┌─ Data listing
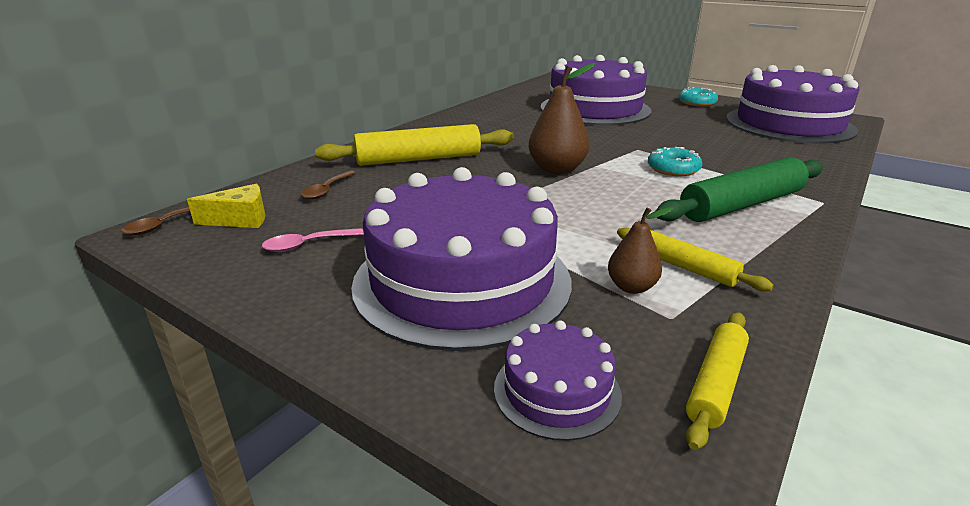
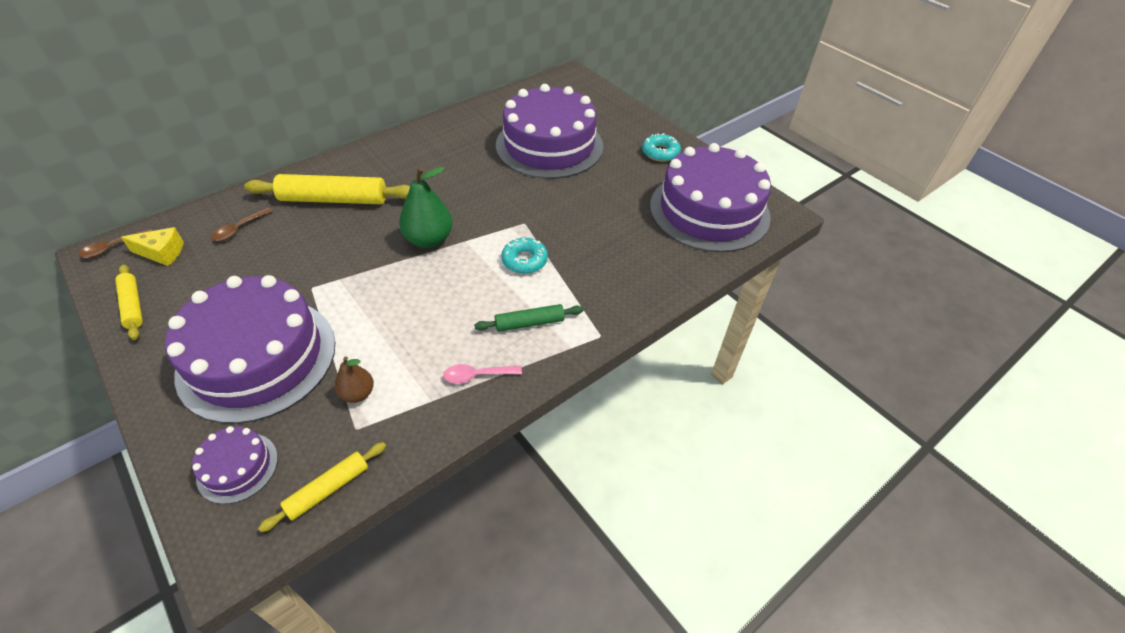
camera: 15 degrees right, 20 degrees up
(307, 245) = (187, 294): pink spoon -> pink spoon (477, 376)
(557, 169) = (429, 239): brown pear -> green pear
(686, 267) = (413, 384): yellow rolling pin -> yellow rolling pin (133, 306)
(742, 205) = (529, 323): green rolling pin -> green rolling pin, size x0.55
└─
● **Problem requirements**:
Please output the line that contains "(307, 245) = (187, 294): pink" and every line after it in the entries above, exactly, and nothing more.

● **Answer to this task**:
(307, 245) = (187, 294): pink spoon -> pink spoon (477, 376)
(557, 169) = (429, 239): brown pear -> green pear
(686, 267) = (413, 384): yellow rolling pin -> yellow rolling pin (133, 306)
(742, 205) = (529, 323): green rolling pin -> green rolling pin, size x0.55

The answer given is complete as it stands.